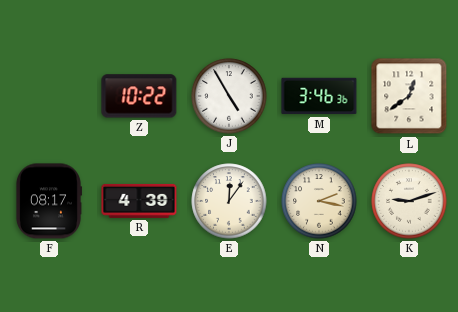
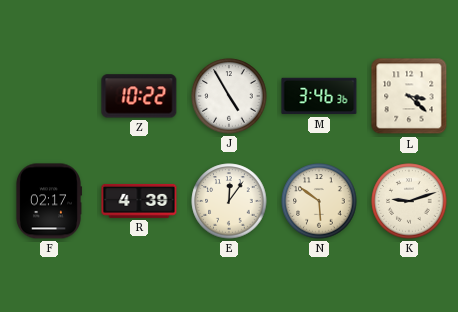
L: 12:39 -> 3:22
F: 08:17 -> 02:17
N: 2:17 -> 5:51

##############################

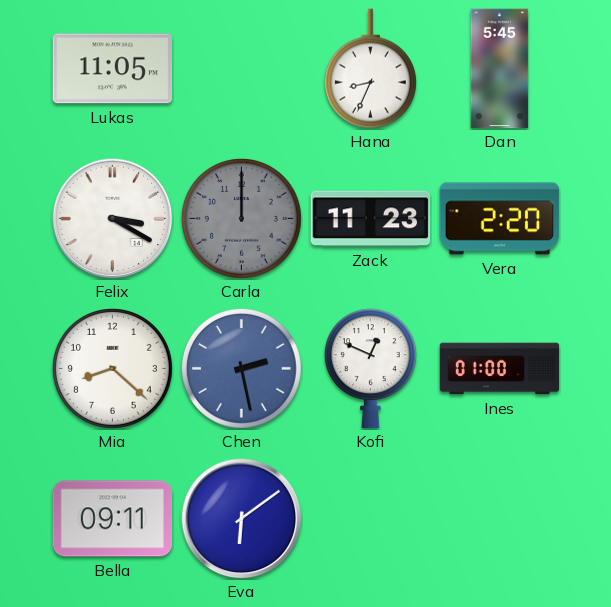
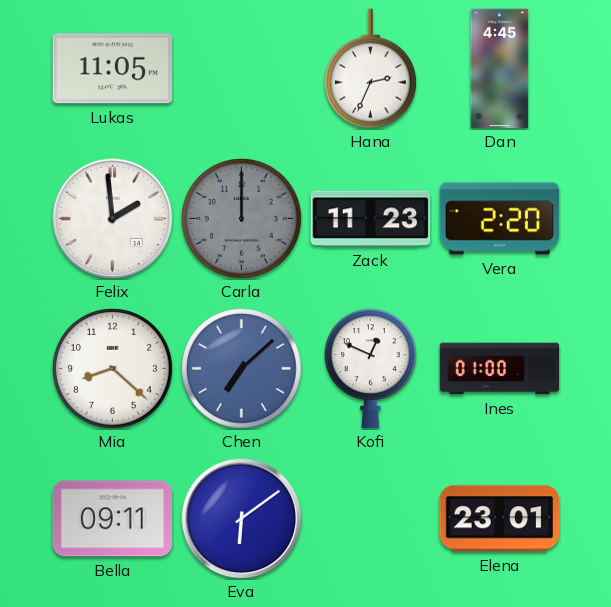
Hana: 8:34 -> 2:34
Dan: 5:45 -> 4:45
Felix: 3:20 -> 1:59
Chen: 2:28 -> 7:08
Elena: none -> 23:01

##############################

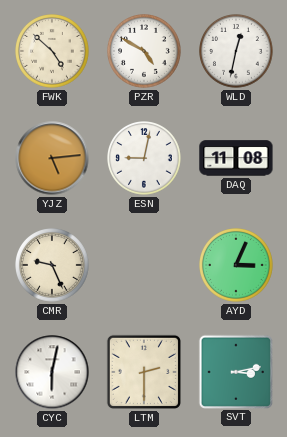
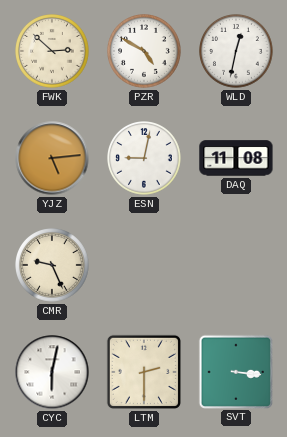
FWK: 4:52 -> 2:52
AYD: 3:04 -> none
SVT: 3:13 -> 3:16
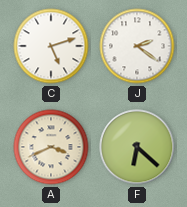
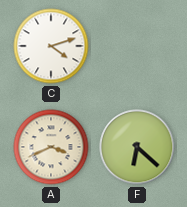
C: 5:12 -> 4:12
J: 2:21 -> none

##############################

**Brief**
Please rewrite the items from the line with "FWK: 4:52 -> 2:52" to the line with "J: 2:21 -> none", putting "off" wherever "none" appears and keeping everything else as it is. Omit the pictures from your version.

**Answer to the task**
FWK: 4:52 -> 2:52
AYD: 3:04 -> off
SVT: 3:13 -> 3:16
C: 5:12 -> 4:12
J: 2:21 -> off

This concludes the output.